**EXERCISE AIM:** Repeat each entry word for word. Leave any images out of the copy.

**DATA EXTRACT:**
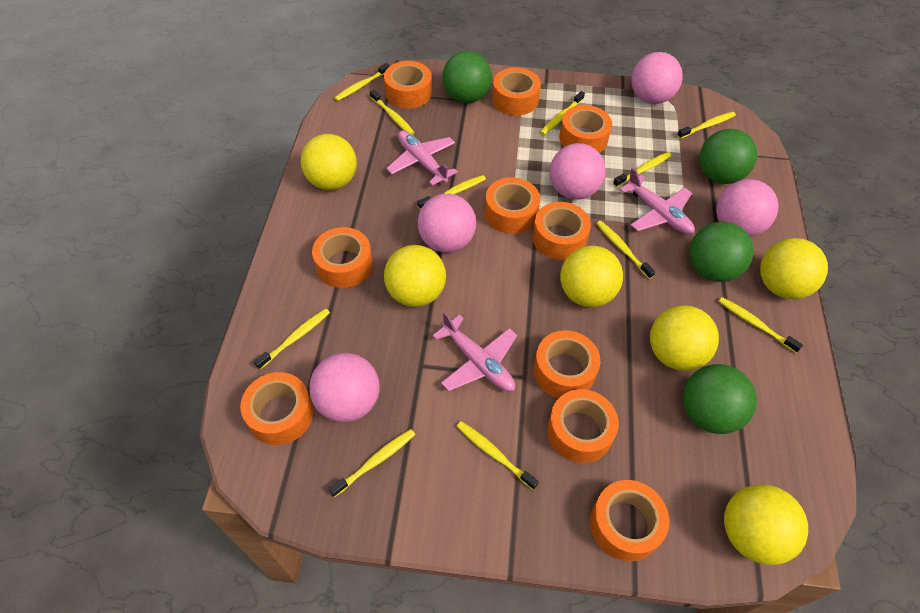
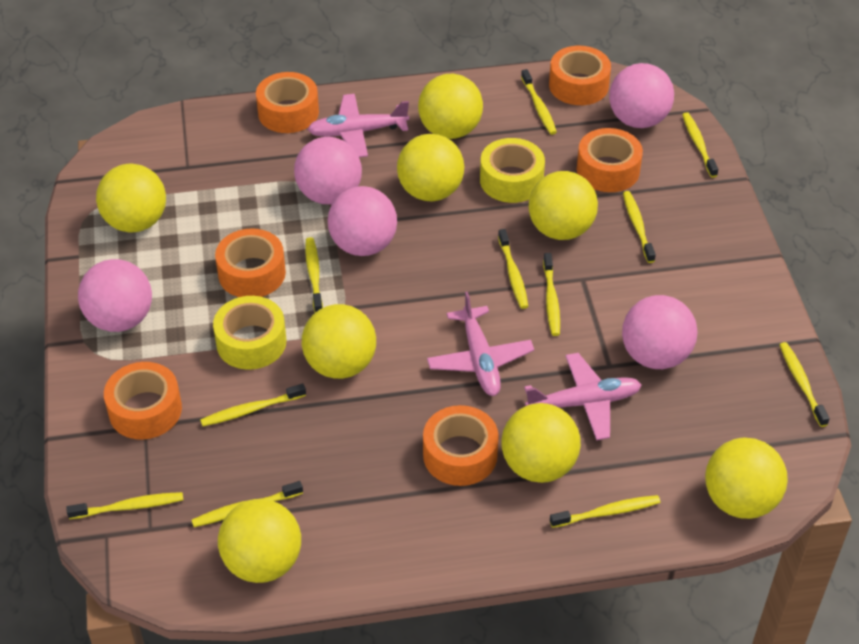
green ball: 4 -> 0
orange tape: 10 -> 6
yellow ball: 6 -> 8
yellow tape: 0 -> 2

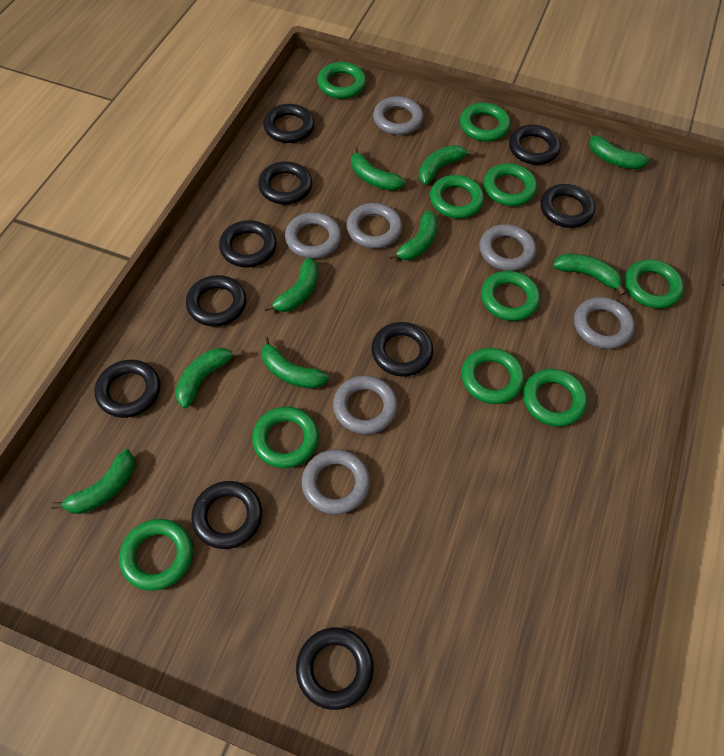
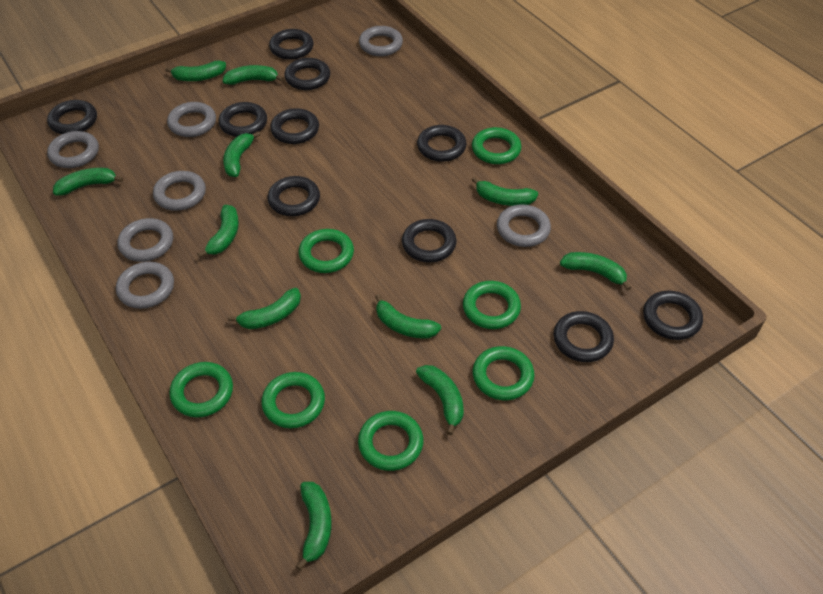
green banana: 9 -> 11
green ring: 10 -> 7

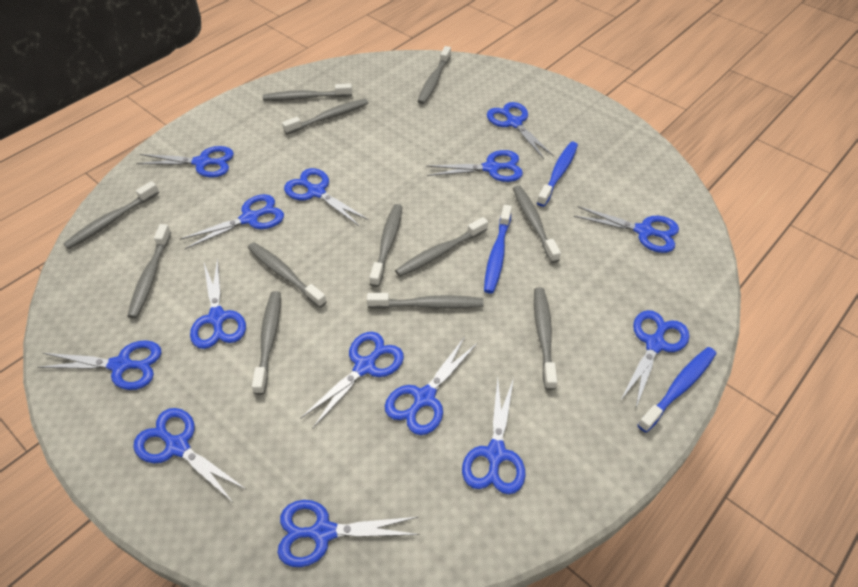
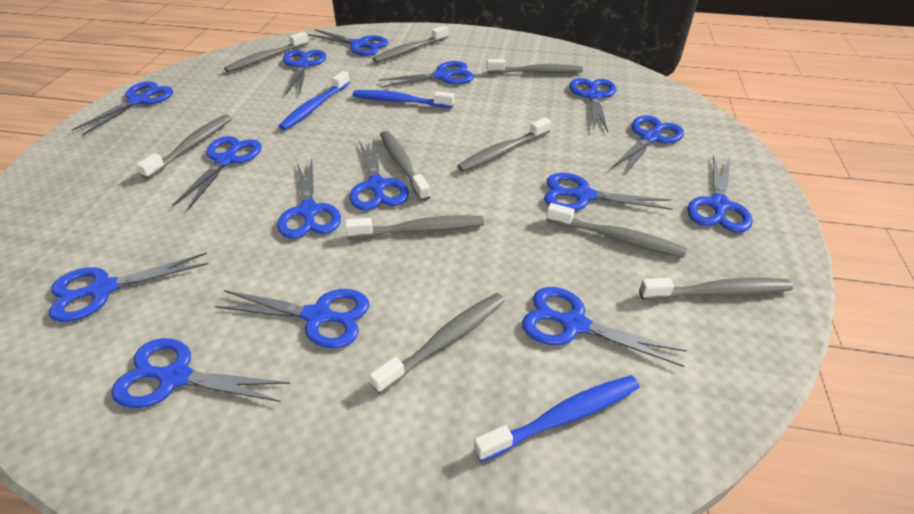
blue scissors: 14 -> 15
grey toothbrush: 12 -> 10

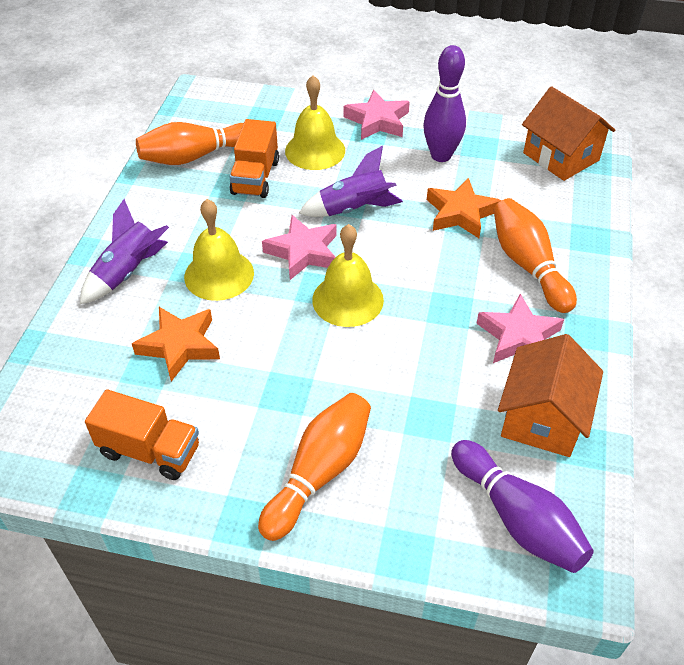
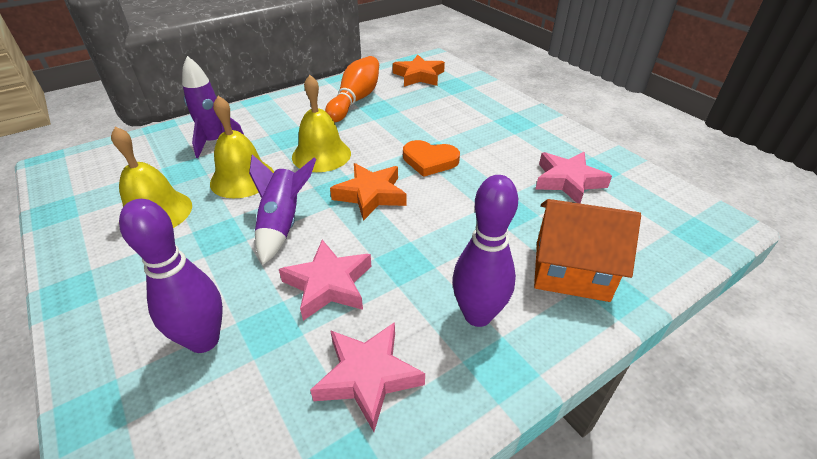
orange bowling pin: 3 -> 1
orange heart: 0 -> 1
orange house: 2 -> 1
orange truck: 2 -> 0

**TASK SOLUTION:**
green ball: 4 -> 0
orange tape: 10 -> 6
yellow ball: 6 -> 8
yellow tape: 0 -> 2

green banana: 9 -> 11
green ring: 10 -> 7

blue scissors: 14 -> 15
grey toothbrush: 12 -> 10

orange bowling pin: 3 -> 1
orange heart: 0 -> 1
orange house: 2 -> 1
orange truck: 2 -> 0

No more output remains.